### Goal of the exercise
Can you write out every line of the records below word for word, omitting the pictures?
— start Entries —
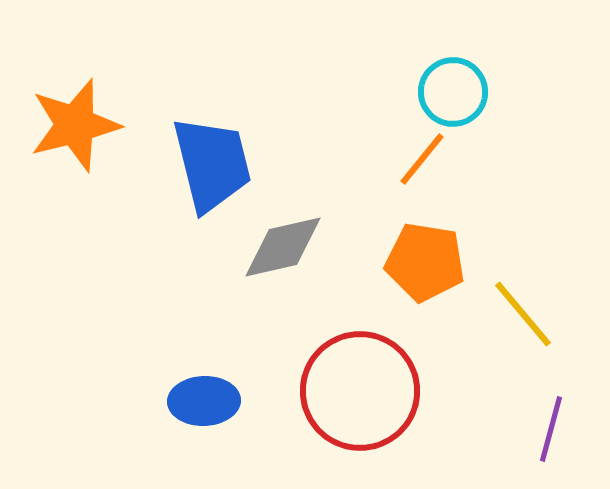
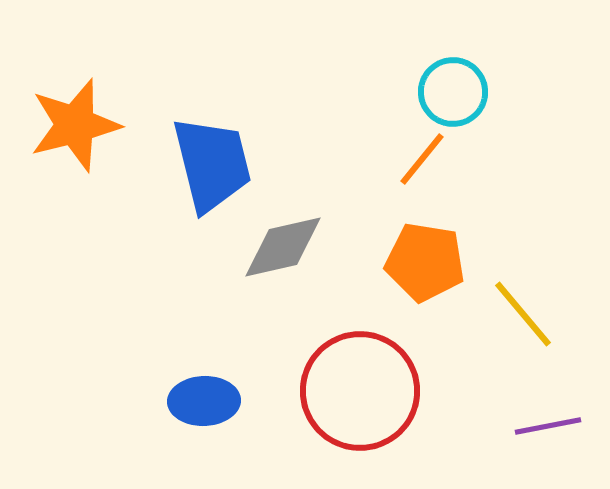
purple line: moved 3 px left, 3 px up; rotated 64 degrees clockwise
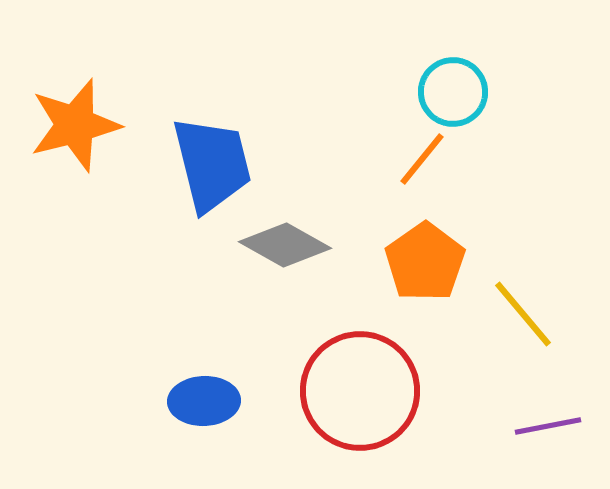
gray diamond: moved 2 px right, 2 px up; rotated 42 degrees clockwise
orange pentagon: rotated 28 degrees clockwise
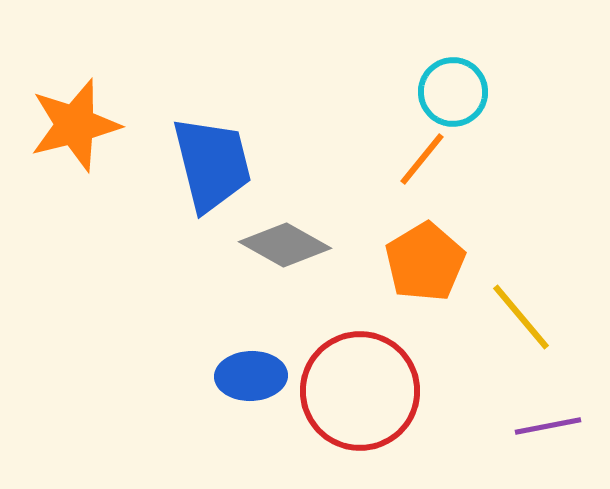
orange pentagon: rotated 4 degrees clockwise
yellow line: moved 2 px left, 3 px down
blue ellipse: moved 47 px right, 25 px up
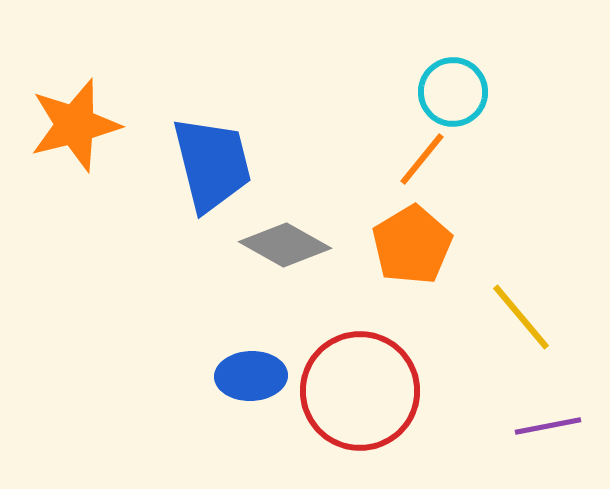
orange pentagon: moved 13 px left, 17 px up
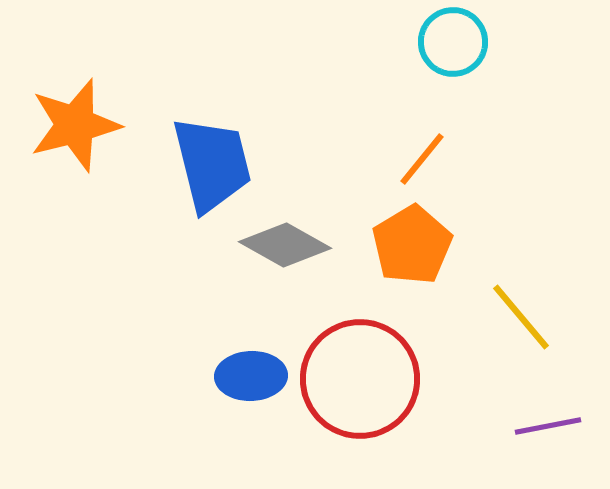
cyan circle: moved 50 px up
red circle: moved 12 px up
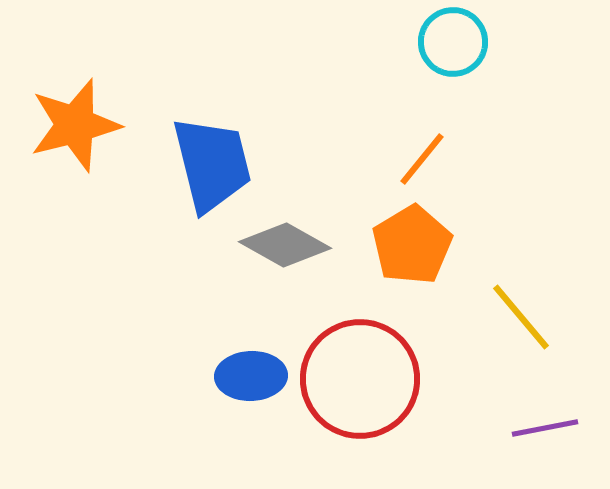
purple line: moved 3 px left, 2 px down
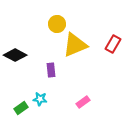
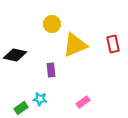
yellow circle: moved 5 px left
red rectangle: rotated 42 degrees counterclockwise
black diamond: rotated 15 degrees counterclockwise
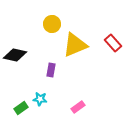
red rectangle: moved 1 px up; rotated 30 degrees counterclockwise
purple rectangle: rotated 16 degrees clockwise
pink rectangle: moved 5 px left, 5 px down
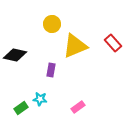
yellow triangle: moved 1 px down
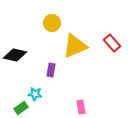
yellow circle: moved 1 px up
red rectangle: moved 1 px left
cyan star: moved 5 px left, 5 px up
pink rectangle: moved 3 px right; rotated 64 degrees counterclockwise
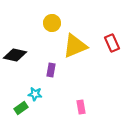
red rectangle: rotated 18 degrees clockwise
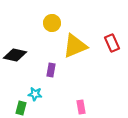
green rectangle: rotated 40 degrees counterclockwise
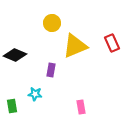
black diamond: rotated 10 degrees clockwise
green rectangle: moved 9 px left, 2 px up; rotated 24 degrees counterclockwise
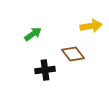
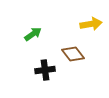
yellow arrow: moved 2 px up
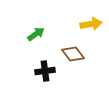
green arrow: moved 3 px right
black cross: moved 1 px down
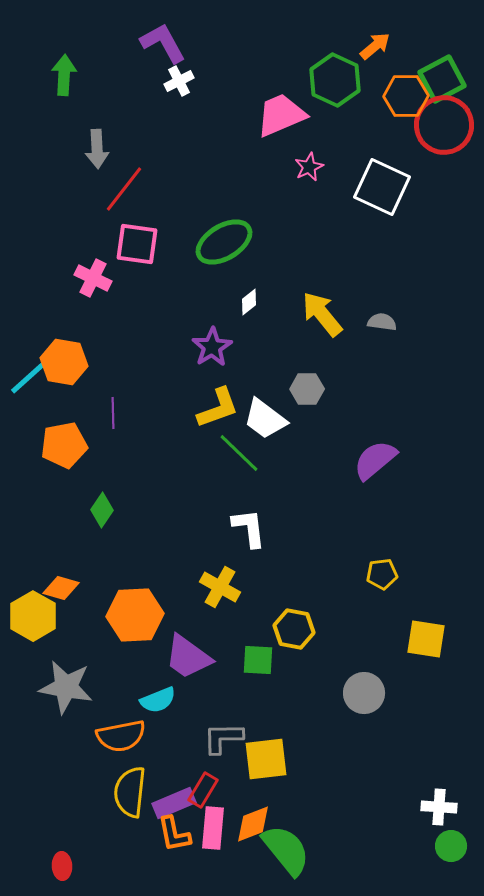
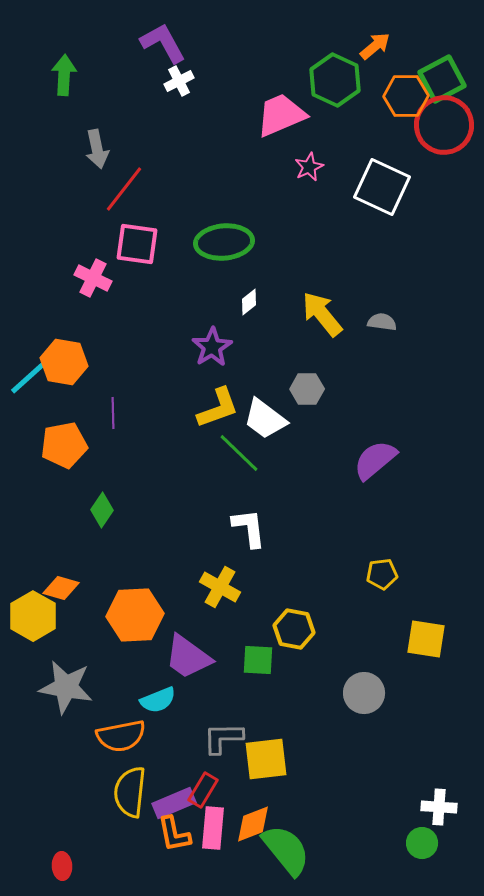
gray arrow at (97, 149): rotated 9 degrees counterclockwise
green ellipse at (224, 242): rotated 26 degrees clockwise
green circle at (451, 846): moved 29 px left, 3 px up
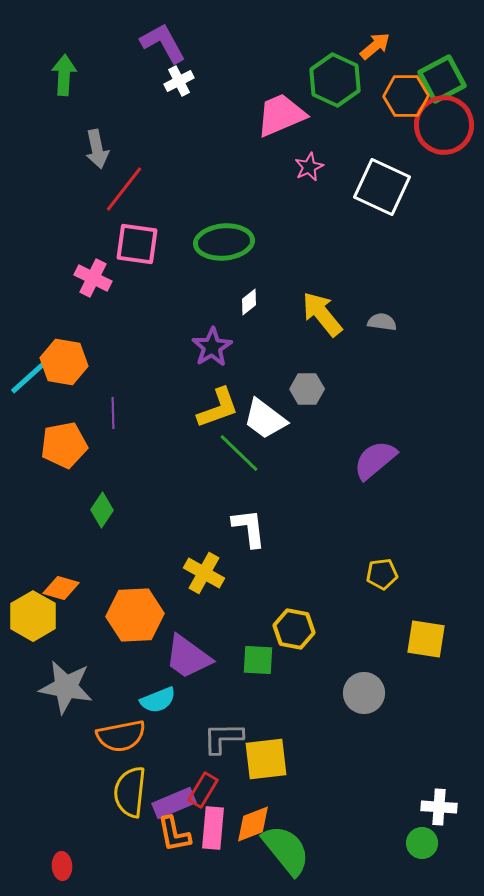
yellow cross at (220, 587): moved 16 px left, 14 px up
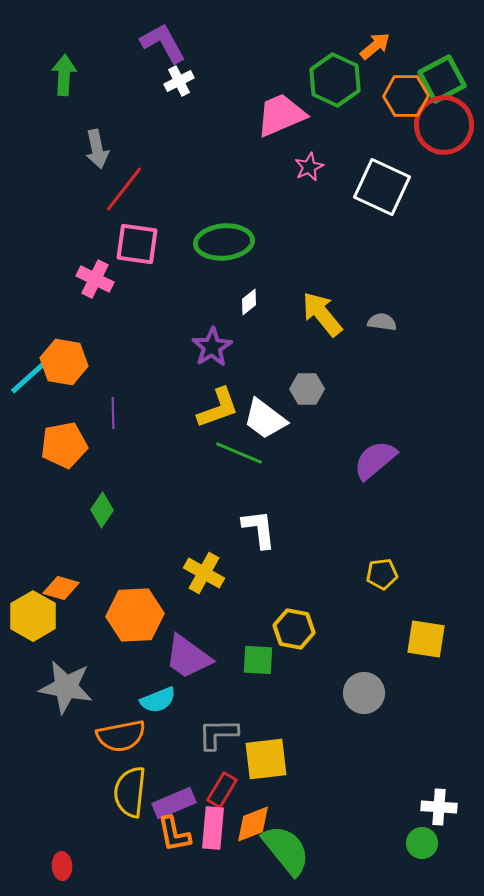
pink cross at (93, 278): moved 2 px right, 1 px down
green line at (239, 453): rotated 21 degrees counterclockwise
white L-shape at (249, 528): moved 10 px right, 1 px down
gray L-shape at (223, 738): moved 5 px left, 4 px up
red rectangle at (203, 790): moved 19 px right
— end Entries —
### Solution to this exercise
purple line: moved 3 px left, 3 px up; rotated 64 degrees clockwise
gray diamond: moved 2 px right, 2 px up; rotated 42 degrees clockwise
orange pentagon: rotated 28 degrees clockwise
orange pentagon: rotated 4 degrees clockwise
yellow line: moved 2 px left, 3 px down
blue ellipse: moved 47 px right, 25 px up
orange pentagon: moved 13 px left, 17 px up
cyan circle: moved 50 px up
red circle: moved 12 px up
purple line: moved 3 px left, 2 px down
yellow circle: moved 5 px left
red rectangle: rotated 42 degrees counterclockwise
black diamond: rotated 15 degrees counterclockwise
red rectangle: moved 1 px up; rotated 30 degrees counterclockwise
purple rectangle: rotated 16 degrees clockwise
pink rectangle: moved 5 px left, 5 px down
yellow triangle: moved 1 px down
yellow circle: moved 1 px up
red rectangle: moved 1 px left
cyan star: moved 5 px left, 5 px up
pink rectangle: moved 3 px right; rotated 64 degrees counterclockwise
red rectangle: rotated 18 degrees clockwise
green rectangle: rotated 40 degrees counterclockwise
black diamond: rotated 10 degrees clockwise
green rectangle: moved 9 px left, 2 px up; rotated 24 degrees counterclockwise
yellow arrow: moved 2 px up
green arrow: moved 3 px right
black cross: moved 1 px down
gray arrow at (97, 149): rotated 9 degrees counterclockwise
green ellipse at (224, 242): rotated 26 degrees clockwise
green circle at (451, 846): moved 29 px left, 3 px up
yellow cross at (220, 587): moved 16 px left, 14 px up
pink cross at (93, 278): moved 2 px right, 1 px down
green line at (239, 453): rotated 21 degrees counterclockwise
white L-shape at (249, 528): moved 10 px right, 1 px down
gray L-shape at (223, 738): moved 5 px left, 4 px up
red rectangle at (203, 790): moved 19 px right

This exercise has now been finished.